Exercise goal:
The span to repeat in the listing below runs from the line containing "camera: 20 degrees left, 0 degrees up" to the line containing "(331, 593) = (326, 482): blue", inclusive. Repeat it exactly, and only it.
──────── Listed entries ────────
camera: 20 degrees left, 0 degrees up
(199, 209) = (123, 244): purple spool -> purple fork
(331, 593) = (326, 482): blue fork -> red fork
────────
──────── Listed entries ────────
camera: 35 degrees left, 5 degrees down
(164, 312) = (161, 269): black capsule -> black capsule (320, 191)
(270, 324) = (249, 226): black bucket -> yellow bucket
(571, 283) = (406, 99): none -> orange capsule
────────
──────── Listed entries ────────
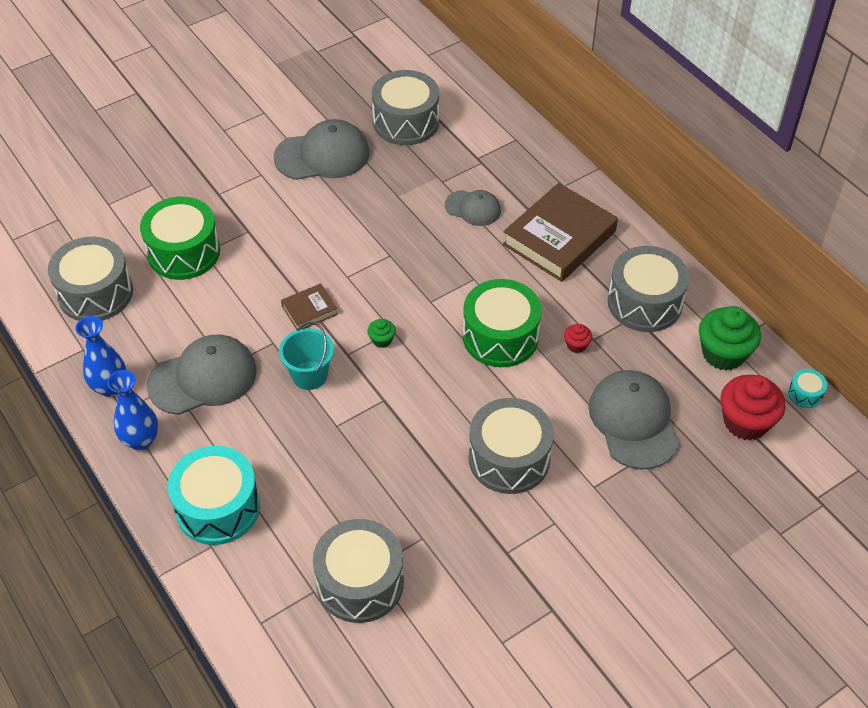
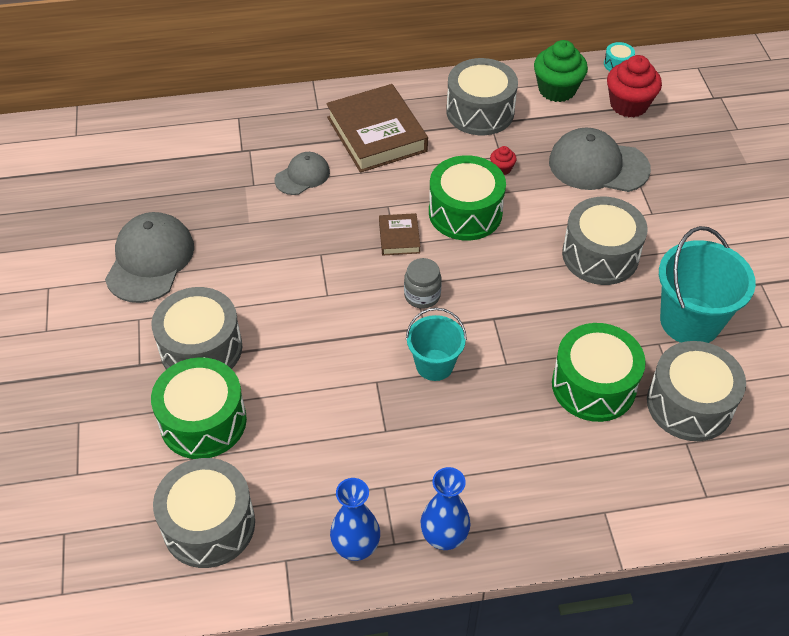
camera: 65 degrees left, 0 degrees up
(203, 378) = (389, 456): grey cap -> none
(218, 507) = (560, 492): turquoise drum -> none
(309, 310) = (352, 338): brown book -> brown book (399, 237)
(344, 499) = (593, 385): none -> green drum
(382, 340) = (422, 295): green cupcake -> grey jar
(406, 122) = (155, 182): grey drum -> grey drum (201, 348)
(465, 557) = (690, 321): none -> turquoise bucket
────────
Response:
camera: 20 degrees left, 0 degrees up
(199, 209) = (123, 244): purple spool -> purple fork
(331, 593) = (326, 482): blue fork -> red fork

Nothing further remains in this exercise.